Look through the lines below and extract each one that contains "GOBLET".

Segment Start: GIVEN DATA

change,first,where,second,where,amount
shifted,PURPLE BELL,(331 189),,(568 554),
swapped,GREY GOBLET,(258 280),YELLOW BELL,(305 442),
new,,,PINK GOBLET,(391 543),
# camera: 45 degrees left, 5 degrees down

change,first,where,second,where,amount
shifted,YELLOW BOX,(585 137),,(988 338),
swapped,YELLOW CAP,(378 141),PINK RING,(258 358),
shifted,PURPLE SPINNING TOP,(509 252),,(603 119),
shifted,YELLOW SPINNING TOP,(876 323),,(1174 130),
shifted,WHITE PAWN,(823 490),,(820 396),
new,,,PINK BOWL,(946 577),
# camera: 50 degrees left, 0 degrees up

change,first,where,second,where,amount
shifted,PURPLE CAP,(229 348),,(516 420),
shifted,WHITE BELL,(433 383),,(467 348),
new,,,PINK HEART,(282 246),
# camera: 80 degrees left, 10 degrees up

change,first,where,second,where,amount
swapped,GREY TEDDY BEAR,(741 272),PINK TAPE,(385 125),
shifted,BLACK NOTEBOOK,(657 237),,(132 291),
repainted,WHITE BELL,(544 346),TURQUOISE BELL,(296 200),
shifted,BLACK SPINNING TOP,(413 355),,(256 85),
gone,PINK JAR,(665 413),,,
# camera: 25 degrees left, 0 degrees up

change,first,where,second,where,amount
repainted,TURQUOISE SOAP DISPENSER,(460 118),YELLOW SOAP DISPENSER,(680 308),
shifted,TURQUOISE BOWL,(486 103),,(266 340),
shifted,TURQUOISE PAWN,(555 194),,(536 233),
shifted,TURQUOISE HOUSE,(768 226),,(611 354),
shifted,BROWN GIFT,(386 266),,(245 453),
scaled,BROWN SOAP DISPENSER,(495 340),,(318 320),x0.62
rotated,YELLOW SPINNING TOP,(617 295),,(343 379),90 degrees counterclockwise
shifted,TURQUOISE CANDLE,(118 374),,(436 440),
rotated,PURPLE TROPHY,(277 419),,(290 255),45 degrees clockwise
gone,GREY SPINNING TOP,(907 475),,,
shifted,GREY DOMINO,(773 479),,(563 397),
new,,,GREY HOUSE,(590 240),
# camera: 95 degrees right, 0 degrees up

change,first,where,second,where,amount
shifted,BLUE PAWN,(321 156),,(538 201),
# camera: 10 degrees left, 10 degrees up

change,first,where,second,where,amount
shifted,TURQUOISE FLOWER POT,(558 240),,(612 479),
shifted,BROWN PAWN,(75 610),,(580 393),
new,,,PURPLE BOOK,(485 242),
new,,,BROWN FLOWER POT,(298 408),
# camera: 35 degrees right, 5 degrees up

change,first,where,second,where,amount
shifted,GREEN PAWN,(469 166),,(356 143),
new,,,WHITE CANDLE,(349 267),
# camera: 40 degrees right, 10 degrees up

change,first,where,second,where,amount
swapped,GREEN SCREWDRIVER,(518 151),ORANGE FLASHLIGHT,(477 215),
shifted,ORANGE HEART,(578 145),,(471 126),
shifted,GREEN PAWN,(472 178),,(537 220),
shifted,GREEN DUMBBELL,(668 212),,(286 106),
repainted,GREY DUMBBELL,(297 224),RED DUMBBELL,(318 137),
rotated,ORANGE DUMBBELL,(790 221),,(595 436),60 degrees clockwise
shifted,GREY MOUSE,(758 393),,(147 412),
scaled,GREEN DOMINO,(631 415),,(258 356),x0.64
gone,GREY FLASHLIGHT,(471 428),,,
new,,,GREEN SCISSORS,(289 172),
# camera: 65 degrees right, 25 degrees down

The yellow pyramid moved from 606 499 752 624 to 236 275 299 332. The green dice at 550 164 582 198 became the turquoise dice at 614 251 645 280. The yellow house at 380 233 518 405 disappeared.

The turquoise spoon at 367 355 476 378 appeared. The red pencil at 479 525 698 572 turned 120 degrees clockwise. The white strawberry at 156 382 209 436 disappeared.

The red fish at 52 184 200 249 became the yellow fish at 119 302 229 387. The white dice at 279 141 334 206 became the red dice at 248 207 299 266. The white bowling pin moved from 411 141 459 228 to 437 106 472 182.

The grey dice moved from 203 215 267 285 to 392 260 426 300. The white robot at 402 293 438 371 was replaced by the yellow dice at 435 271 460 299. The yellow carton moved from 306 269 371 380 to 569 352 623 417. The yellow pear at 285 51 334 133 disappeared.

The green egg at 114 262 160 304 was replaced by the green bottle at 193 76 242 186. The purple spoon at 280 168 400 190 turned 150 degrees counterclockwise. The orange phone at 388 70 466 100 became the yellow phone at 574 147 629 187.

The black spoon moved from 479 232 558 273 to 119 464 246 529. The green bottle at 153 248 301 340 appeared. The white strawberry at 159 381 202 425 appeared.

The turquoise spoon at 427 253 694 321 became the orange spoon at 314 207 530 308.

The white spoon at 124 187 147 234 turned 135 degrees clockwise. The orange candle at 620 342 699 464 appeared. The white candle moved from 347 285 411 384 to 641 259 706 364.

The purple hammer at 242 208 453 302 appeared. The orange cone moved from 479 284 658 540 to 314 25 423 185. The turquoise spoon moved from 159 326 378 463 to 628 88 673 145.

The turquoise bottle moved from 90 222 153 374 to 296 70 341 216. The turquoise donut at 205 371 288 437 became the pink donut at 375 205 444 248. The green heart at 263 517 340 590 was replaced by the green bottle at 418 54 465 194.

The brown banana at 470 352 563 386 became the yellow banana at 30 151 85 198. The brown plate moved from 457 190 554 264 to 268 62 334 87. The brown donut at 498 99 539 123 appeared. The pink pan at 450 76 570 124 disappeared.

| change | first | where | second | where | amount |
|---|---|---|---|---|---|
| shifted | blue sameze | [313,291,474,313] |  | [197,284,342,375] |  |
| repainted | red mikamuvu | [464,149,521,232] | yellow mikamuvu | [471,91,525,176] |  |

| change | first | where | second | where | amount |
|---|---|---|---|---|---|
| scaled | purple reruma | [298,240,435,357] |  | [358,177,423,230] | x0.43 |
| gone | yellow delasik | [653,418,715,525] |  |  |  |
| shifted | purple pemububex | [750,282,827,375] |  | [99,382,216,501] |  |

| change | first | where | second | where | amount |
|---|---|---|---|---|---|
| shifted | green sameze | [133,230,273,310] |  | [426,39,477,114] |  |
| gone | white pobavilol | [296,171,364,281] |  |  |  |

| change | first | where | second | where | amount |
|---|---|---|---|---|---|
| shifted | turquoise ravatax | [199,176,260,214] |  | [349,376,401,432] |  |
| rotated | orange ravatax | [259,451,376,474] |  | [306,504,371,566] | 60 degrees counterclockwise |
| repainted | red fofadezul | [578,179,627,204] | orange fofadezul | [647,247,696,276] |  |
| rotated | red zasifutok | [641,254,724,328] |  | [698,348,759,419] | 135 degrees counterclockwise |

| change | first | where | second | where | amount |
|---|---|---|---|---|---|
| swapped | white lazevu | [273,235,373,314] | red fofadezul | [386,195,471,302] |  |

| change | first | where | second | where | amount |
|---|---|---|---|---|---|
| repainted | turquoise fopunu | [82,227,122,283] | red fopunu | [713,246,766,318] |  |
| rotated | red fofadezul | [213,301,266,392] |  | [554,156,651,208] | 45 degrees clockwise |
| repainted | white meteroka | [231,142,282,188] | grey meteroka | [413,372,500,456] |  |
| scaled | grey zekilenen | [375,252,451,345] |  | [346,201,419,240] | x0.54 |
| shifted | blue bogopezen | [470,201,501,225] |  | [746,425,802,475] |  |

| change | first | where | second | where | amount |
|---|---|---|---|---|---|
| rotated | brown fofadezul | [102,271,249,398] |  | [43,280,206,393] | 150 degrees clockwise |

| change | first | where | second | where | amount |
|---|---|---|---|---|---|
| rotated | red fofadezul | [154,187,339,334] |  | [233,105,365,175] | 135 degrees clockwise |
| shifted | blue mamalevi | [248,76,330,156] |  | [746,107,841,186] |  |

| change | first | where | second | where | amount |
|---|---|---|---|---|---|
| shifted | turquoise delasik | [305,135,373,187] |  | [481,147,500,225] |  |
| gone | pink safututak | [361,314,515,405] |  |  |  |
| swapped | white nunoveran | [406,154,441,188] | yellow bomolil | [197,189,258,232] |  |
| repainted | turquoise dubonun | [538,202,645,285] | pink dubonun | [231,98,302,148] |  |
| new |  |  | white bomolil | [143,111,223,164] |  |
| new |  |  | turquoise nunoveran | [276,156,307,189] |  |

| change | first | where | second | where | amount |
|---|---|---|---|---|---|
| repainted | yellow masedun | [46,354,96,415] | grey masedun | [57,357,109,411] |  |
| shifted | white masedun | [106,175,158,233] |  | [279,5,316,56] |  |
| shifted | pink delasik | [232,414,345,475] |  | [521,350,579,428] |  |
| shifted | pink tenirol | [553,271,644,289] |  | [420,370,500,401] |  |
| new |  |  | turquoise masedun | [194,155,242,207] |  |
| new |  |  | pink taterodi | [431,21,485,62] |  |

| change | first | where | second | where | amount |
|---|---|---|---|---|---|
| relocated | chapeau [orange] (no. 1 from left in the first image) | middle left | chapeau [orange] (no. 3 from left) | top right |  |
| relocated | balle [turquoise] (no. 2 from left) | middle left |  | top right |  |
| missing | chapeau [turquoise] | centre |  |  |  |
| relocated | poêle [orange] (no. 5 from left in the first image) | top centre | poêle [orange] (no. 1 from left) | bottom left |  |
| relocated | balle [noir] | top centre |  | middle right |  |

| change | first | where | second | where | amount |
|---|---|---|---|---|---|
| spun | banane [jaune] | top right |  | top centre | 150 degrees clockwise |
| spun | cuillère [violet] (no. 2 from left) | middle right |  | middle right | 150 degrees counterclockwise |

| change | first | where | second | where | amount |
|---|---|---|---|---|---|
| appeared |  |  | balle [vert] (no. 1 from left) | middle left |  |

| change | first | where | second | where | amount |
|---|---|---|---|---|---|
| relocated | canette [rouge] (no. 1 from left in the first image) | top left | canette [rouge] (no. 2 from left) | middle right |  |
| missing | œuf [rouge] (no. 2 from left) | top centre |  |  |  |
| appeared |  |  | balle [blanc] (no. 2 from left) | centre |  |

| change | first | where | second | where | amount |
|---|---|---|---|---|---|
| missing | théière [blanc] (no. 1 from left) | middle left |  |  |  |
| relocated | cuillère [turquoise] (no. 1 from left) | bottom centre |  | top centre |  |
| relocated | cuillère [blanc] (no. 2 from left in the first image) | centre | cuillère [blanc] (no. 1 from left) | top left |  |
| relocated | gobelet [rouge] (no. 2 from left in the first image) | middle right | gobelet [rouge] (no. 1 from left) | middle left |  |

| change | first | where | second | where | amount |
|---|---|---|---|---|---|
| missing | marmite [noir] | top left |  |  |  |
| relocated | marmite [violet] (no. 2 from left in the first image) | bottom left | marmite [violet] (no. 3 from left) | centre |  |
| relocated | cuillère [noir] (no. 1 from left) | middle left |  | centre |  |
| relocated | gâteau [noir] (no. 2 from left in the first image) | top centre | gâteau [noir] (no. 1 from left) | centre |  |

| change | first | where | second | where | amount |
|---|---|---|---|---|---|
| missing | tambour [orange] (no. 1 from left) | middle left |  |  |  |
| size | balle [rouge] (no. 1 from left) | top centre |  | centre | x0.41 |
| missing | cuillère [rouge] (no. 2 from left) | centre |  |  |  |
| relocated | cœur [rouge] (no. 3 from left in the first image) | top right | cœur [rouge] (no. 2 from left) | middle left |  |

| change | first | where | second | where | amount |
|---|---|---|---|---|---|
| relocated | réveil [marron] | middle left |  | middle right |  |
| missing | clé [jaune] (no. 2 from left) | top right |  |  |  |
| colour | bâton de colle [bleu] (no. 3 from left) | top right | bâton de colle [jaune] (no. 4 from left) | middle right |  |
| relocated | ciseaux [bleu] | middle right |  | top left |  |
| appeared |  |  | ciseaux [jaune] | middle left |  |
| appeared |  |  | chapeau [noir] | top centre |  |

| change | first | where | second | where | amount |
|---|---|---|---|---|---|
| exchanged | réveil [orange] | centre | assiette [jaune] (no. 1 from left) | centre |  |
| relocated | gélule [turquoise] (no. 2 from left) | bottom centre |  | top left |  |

Segment End: GIVEN DATA

*ANSWER BELOW:*
swapped,GREY GOBLET,(258 280),YELLOW BELL,(305 442),
new,,,PINK GOBLET,(391 543),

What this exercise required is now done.